■ WHAT YOU SHOULD DO ■
Working from the records below, repeat exactly the lines starting at the line that contains "none -> orange brick M7 level 2" and ending at the line that contains "blue brick G13", inclusive.

== Segment start ==

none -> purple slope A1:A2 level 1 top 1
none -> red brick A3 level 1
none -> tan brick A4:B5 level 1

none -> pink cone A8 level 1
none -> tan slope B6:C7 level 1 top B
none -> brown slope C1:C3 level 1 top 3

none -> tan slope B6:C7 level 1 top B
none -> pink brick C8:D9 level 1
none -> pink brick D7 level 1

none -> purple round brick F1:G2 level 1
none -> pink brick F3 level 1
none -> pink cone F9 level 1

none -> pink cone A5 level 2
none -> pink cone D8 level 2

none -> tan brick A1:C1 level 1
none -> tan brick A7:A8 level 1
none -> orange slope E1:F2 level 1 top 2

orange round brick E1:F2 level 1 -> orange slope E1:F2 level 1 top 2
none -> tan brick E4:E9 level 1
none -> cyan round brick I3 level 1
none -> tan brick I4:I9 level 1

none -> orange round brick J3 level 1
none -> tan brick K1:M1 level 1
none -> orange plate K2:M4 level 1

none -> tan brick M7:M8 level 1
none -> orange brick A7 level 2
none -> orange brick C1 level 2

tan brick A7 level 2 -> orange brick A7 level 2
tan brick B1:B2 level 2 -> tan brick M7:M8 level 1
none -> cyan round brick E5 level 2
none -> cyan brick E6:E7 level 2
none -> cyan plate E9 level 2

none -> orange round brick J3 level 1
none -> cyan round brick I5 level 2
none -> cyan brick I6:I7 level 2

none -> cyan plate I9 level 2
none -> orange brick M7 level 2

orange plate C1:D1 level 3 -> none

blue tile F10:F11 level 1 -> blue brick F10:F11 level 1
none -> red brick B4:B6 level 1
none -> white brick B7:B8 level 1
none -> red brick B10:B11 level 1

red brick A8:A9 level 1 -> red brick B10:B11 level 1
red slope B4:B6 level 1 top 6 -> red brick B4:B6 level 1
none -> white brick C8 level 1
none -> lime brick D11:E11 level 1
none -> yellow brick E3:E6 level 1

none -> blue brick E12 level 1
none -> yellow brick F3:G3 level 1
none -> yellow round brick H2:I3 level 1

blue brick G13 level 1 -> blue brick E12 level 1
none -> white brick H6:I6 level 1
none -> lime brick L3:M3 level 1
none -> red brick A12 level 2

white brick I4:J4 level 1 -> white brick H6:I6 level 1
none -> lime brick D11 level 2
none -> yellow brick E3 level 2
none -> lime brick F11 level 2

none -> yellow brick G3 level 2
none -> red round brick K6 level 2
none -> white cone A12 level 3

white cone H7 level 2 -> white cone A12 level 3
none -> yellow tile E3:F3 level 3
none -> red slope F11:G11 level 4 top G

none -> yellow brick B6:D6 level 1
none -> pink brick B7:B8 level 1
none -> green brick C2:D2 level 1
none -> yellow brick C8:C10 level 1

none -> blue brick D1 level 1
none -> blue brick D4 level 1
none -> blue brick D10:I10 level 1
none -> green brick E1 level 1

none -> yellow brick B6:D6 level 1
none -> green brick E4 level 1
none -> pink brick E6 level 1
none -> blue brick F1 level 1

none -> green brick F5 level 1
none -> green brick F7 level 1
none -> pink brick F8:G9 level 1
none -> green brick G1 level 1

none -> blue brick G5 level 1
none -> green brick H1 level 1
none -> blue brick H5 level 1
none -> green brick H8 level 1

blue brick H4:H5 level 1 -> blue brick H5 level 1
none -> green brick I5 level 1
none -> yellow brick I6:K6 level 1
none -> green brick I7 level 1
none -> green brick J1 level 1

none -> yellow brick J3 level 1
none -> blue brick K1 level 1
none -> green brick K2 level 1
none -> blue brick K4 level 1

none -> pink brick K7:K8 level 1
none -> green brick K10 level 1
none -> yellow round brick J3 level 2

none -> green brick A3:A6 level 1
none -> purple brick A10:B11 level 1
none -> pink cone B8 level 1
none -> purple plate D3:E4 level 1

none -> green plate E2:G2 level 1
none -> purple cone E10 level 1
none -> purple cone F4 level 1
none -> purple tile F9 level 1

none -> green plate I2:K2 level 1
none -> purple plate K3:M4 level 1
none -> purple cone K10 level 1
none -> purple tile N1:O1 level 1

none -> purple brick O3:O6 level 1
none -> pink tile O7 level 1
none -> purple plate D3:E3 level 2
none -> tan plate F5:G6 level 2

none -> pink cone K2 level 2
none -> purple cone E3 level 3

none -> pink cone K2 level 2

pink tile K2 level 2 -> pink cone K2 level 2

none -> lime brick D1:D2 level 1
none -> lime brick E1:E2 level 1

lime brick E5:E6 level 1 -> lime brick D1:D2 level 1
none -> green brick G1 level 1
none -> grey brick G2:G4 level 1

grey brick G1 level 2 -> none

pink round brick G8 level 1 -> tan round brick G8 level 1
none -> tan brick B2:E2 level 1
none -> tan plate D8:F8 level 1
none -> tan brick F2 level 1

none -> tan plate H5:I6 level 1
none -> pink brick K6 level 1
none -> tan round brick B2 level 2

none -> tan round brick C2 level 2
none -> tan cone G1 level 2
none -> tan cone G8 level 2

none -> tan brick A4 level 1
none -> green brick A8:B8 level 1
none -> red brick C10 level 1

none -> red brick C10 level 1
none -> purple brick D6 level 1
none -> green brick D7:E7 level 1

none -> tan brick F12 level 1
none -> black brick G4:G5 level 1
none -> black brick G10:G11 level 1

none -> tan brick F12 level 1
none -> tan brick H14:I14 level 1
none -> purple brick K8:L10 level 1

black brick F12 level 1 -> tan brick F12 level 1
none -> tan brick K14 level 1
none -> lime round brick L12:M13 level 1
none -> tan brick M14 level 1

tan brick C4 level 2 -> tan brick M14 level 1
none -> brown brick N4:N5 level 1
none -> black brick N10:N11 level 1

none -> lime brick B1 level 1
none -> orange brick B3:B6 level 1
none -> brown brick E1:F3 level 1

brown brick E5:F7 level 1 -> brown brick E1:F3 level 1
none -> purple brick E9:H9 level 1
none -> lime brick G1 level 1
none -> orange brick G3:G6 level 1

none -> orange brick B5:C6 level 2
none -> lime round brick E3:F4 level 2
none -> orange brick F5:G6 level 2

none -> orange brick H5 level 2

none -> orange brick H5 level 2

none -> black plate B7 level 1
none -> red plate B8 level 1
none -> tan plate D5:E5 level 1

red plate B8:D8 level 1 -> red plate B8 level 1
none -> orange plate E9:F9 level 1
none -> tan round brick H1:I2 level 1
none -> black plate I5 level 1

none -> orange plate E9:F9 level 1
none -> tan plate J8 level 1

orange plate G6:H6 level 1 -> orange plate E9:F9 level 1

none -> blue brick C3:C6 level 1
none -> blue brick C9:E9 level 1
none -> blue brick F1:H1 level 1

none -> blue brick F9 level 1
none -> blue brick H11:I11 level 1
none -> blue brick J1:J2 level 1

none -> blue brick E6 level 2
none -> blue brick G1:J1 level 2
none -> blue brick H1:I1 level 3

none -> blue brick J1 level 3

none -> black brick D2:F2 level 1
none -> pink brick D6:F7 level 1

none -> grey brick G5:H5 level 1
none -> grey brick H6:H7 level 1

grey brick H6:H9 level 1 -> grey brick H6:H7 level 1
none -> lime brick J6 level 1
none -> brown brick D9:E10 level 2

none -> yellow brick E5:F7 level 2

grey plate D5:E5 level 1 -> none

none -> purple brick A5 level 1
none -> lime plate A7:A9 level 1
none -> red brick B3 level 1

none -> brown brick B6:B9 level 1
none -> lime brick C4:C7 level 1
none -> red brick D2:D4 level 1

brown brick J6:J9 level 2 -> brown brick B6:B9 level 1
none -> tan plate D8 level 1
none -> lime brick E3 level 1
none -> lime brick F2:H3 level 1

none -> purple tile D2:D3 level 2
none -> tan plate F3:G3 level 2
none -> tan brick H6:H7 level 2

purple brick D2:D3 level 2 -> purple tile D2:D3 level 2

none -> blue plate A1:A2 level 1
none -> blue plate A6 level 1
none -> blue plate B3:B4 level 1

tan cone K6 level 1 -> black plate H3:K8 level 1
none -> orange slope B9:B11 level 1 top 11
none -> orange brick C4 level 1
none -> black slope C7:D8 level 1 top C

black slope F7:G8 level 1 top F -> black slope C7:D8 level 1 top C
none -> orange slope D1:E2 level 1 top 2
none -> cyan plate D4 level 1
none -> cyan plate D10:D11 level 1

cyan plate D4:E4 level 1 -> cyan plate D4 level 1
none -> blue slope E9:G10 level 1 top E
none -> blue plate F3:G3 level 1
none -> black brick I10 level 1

== Segment end ==

■ TASK ANSWER ■
none -> orange brick M7 level 2

orange plate C1:D1 level 3 -> none

blue tile F10:F11 level 1 -> blue brick F10:F11 level 1
none -> red brick B4:B6 level 1
none -> white brick B7:B8 level 1
none -> red brick B10:B11 level 1

red brick A8:A9 level 1 -> red brick B10:B11 level 1
red slope B4:B6 level 1 top 6 -> red brick B4:B6 level 1
none -> white brick C8 level 1
none -> lime brick D11:E11 level 1
none -> yellow brick E3:E6 level 1

none -> blue brick E12 level 1
none -> yellow brick F3:G3 level 1
none -> yellow round brick H2:I3 level 1

blue brick G13 level 1 -> blue brick E12 level 1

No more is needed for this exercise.